## ABOUT THIS EXERCISE:
Repeat every entry exactly. Pictures stay out.

Start of DATA PROVIDED

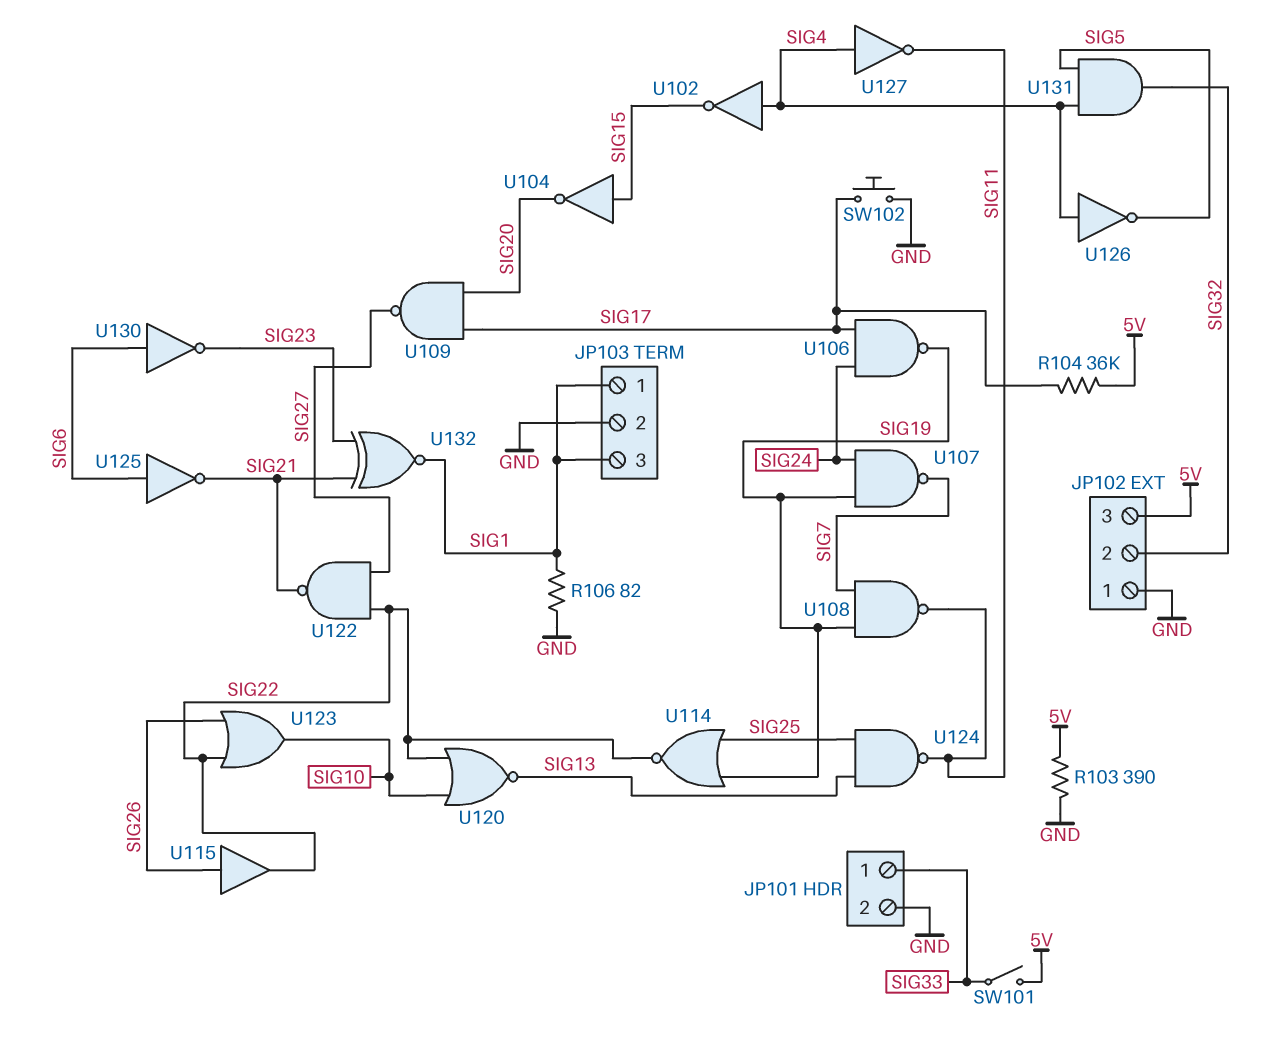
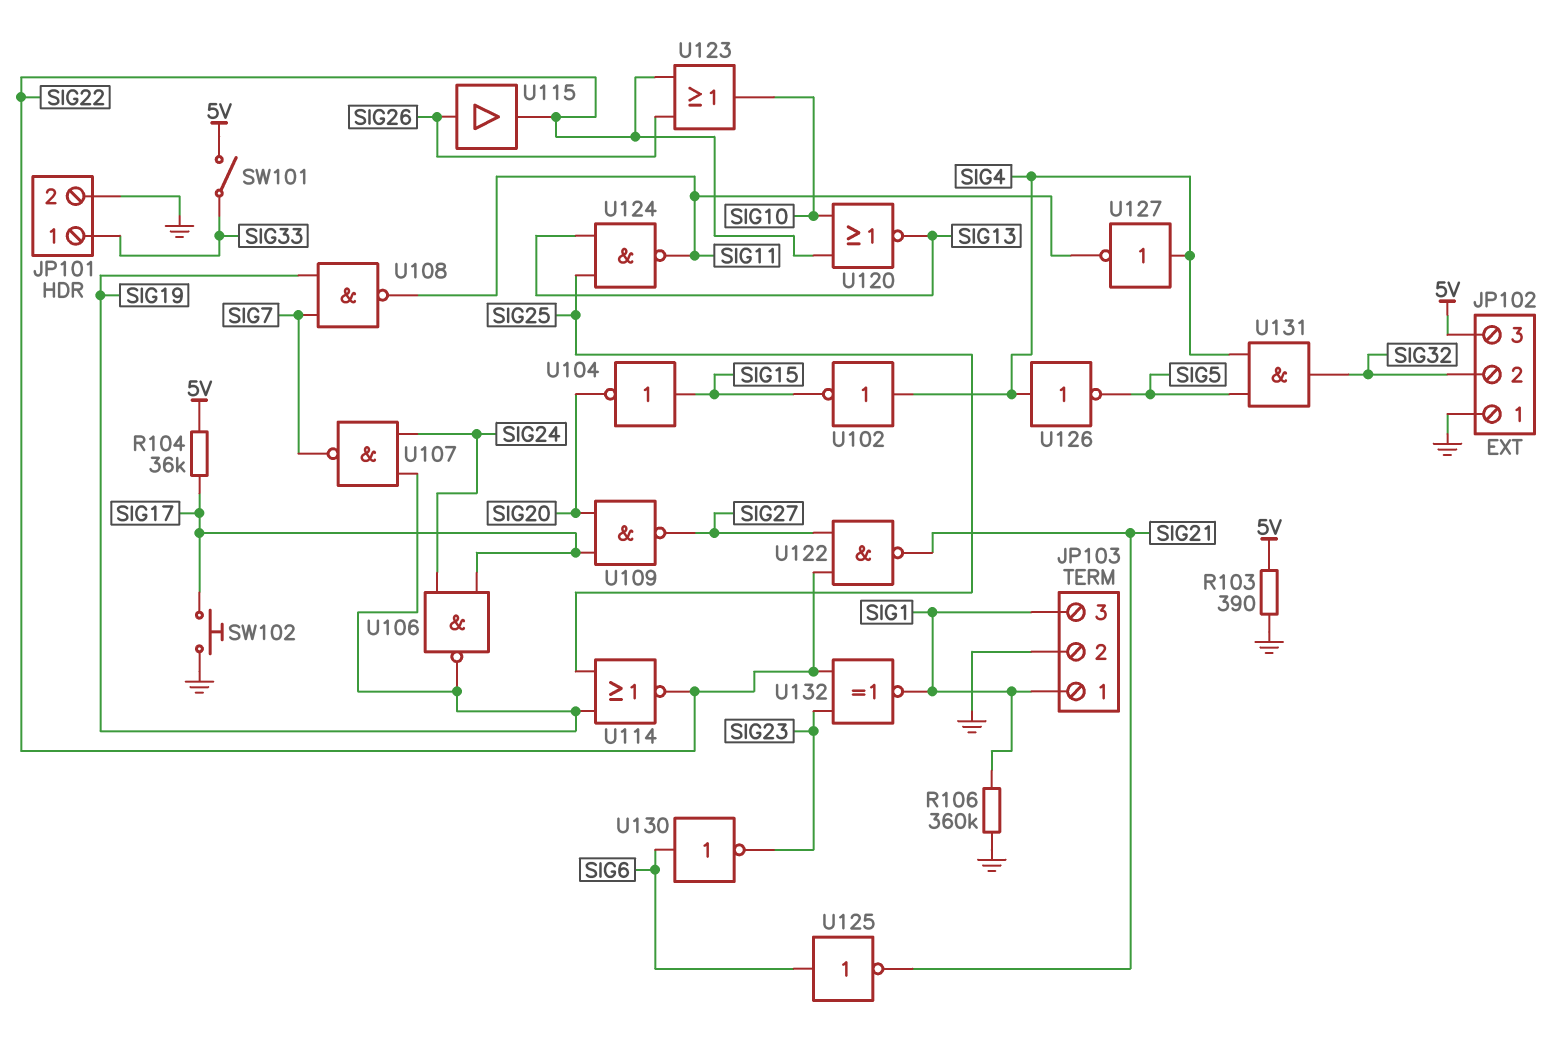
R106: 82 (GND, SIG1) -> 360k (GND, SIG1)
U132: XNOR (in SIG21, in SIG23, out SIG1) -> XNOR (in SIG22, in SIG23, out SIG1)

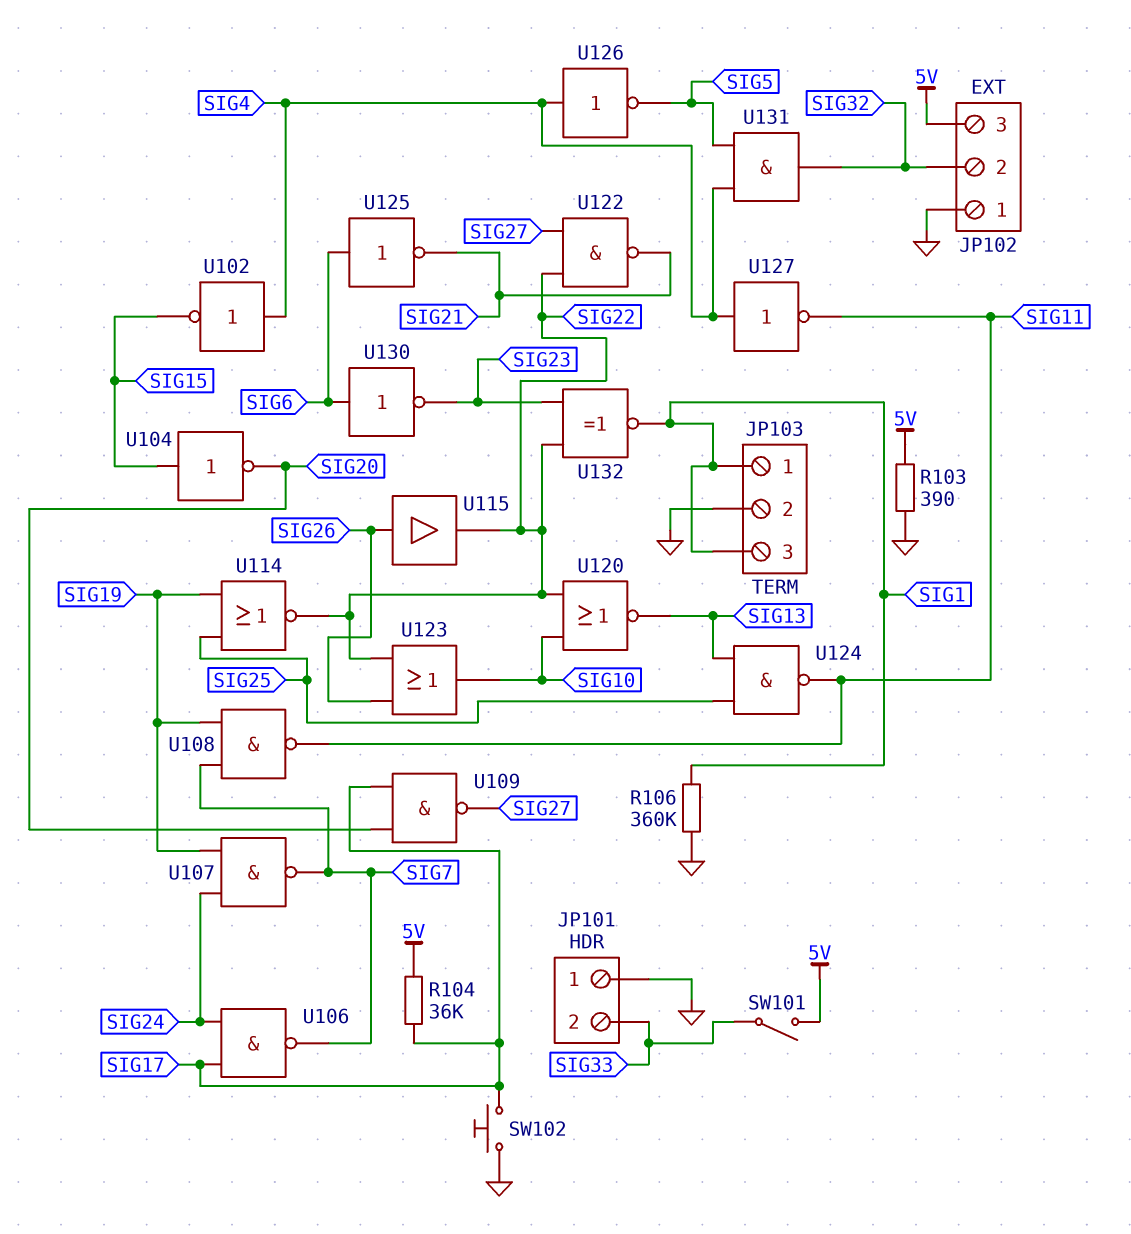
JP101 pin 1: SIG33 -> GND
JP101 pin 2: GND -> SIG33
U106: NAND (in SIG17, in SIG24, out SIG19) -> NAND (in SIG17, in SIG24, out SIG7)

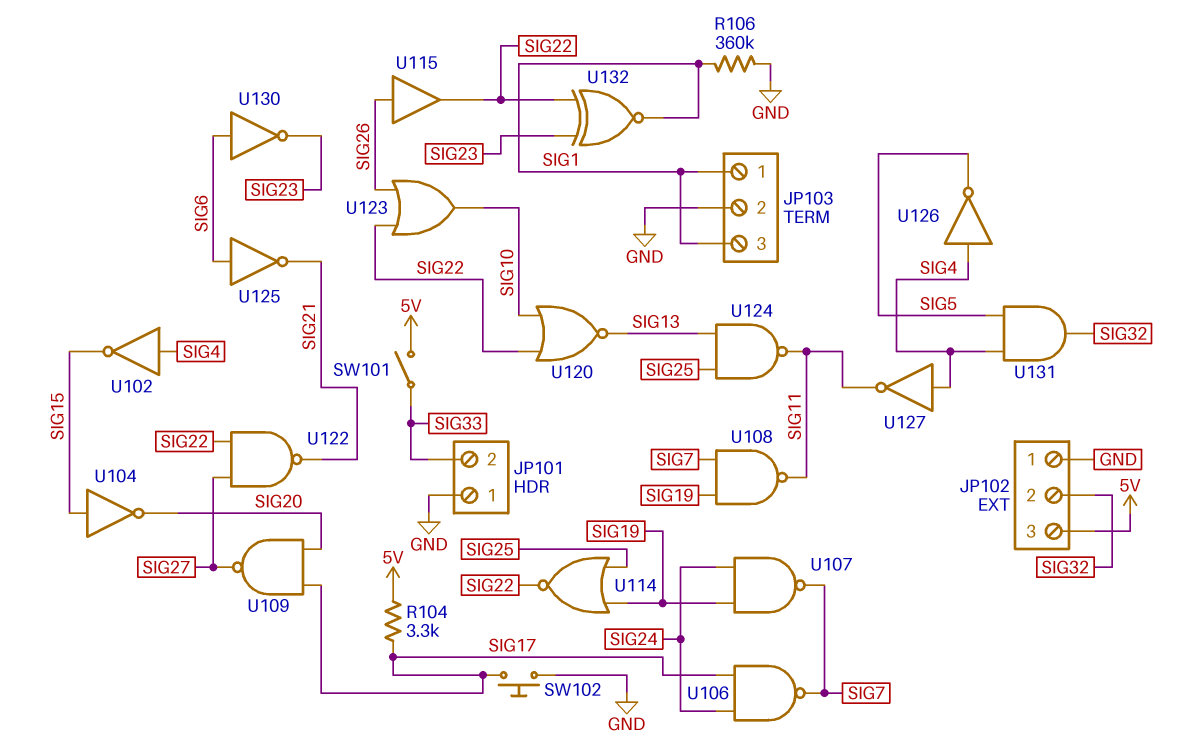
R103: 390 (5V, GND) -> none
R104: 36k (5V, SIG17) -> 3.3k (5V, SIG17)

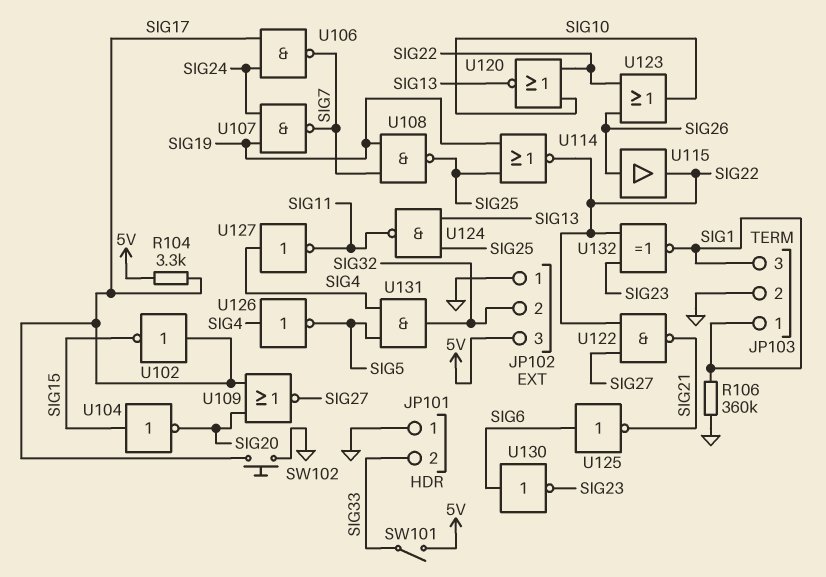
U102: NOT (in SIG4, out SIG15) -> NOT (in SIG17, out SIG15)
U108: NAND (in SIG7, in SIG19, out SIG11) -> NAND (in SIG7, in SIG19, out SIG25)
U109: NAND (in SIG17, in SIG20, out SIG27) -> NOR (in SIG17, in SIG20, out SIG27)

End of DATA PROVIDED

## SOLUTION TO THIS PROBLEM:
R106: 82 (GND, SIG1) -> 360k (GND, SIG1)
U132: XNOR (in SIG21, in SIG23, out SIG1) -> XNOR (in SIG22, in SIG23, out SIG1)

JP101 pin 1: SIG33 -> GND
JP101 pin 2: GND -> SIG33
U106: NAND (in SIG17, in SIG24, out SIG19) -> NAND (in SIG17, in SIG24, out SIG7)

R103: 390 (5V, GND) -> none
R104: 36k (5V, SIG17) -> 3.3k (5V, SIG17)

U102: NOT (in SIG4, out SIG15) -> NOT (in SIG17, out SIG15)
U108: NAND (in SIG7, in SIG19, out SIG11) -> NAND (in SIG7, in SIG19, out SIG25)
U109: NAND (in SIG17, in SIG20, out SIG27) -> NOR (in SIG17, in SIG20, out SIG27)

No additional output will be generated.